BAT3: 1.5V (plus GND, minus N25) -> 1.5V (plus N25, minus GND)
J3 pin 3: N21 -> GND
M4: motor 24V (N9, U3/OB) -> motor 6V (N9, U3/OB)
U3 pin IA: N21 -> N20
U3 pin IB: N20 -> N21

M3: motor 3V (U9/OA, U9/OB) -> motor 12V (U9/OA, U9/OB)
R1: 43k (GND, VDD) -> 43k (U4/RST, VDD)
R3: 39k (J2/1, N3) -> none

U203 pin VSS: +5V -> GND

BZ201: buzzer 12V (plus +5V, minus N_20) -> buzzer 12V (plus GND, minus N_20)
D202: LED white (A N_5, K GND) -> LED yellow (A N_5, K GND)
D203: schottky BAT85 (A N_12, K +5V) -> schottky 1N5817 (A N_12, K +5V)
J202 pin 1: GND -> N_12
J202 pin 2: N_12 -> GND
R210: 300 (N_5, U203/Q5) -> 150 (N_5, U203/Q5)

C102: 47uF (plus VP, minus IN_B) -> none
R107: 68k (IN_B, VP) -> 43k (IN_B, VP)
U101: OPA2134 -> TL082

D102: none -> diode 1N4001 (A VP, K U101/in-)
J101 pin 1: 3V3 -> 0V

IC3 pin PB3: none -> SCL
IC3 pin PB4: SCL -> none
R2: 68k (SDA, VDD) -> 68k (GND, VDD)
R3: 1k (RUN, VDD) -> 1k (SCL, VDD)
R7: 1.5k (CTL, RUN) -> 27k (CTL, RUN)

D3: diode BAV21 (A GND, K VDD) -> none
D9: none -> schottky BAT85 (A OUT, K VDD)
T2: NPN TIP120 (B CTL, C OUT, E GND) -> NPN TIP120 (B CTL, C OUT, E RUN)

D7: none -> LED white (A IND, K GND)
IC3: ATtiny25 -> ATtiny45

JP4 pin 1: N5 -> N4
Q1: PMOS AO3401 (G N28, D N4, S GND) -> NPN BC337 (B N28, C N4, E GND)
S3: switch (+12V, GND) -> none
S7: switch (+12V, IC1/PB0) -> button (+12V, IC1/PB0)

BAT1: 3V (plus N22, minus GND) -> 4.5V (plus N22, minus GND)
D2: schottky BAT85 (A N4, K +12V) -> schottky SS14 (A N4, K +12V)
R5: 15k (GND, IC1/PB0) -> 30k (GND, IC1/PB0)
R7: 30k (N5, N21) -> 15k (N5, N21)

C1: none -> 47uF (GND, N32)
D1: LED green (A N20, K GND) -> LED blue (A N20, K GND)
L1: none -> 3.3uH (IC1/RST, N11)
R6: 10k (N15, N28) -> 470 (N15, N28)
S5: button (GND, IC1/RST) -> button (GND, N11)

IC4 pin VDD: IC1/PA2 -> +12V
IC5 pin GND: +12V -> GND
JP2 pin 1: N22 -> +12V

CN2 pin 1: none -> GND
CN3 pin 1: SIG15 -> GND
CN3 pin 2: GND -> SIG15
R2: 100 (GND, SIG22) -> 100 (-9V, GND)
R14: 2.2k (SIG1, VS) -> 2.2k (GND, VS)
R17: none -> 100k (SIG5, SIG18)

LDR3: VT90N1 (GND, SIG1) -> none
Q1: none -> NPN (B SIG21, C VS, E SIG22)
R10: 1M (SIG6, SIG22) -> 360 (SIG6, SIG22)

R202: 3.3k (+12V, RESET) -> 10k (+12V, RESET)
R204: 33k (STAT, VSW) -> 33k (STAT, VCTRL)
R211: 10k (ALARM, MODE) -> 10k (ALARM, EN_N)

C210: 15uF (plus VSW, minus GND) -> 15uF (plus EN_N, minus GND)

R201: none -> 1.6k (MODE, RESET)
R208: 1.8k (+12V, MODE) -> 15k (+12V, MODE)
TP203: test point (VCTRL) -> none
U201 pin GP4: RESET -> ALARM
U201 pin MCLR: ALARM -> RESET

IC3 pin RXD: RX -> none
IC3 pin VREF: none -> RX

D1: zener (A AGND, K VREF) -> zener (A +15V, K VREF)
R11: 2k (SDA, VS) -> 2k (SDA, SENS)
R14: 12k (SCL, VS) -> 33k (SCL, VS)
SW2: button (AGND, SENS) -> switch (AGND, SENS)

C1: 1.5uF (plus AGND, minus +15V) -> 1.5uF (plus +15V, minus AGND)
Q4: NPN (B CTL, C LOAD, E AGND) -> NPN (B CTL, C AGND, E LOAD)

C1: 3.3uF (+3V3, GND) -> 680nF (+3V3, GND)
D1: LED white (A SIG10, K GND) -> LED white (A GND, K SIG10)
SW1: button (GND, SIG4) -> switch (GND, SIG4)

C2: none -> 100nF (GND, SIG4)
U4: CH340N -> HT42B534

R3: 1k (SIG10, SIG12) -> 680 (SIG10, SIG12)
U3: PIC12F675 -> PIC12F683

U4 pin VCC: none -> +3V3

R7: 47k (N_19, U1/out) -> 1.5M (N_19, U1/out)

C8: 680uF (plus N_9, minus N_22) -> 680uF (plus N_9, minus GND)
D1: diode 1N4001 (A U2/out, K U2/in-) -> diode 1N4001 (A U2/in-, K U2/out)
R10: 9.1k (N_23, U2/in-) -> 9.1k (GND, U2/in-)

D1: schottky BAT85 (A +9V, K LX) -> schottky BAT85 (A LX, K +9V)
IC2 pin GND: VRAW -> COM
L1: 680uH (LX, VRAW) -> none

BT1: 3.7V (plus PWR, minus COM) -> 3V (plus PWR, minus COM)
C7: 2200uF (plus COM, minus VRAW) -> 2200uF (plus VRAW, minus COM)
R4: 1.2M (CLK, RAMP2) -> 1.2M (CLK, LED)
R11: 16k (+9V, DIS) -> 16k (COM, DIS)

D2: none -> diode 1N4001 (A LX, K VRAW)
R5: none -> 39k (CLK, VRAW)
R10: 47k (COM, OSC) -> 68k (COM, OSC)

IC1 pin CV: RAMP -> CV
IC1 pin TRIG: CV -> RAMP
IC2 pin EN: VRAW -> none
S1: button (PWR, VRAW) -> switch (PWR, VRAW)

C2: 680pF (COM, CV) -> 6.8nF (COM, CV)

◆ **Exercise**
Transcribe the lines above between the line holding "U3 pin IA: N21 -> N20" and the line holding "D203: schottky BAT85", inclusive, exactly as they stand and with nothing added.

◆ **Result**
U3 pin IA: N21 -> N20
U3 pin IB: N20 -> N21

M3: motor 3V (U9/OA, U9/OB) -> motor 12V (U9/OA, U9/OB)
R1: 43k (GND, VDD) -> 43k (U4/RST, VDD)
R3: 39k (J2/1, N3) -> none

U203 pin VSS: +5V -> GND

BZ201: buzzer 12V (plus +5V, minus N_20) -> buzzer 12V (plus GND, minus N_20)
D202: LED white (A N_5, K GND) -> LED yellow (A N_5, K GND)
D203: schottky BAT85 (A N_12, K +5V) -> schottky 1N5817 (A N_12, K +5V)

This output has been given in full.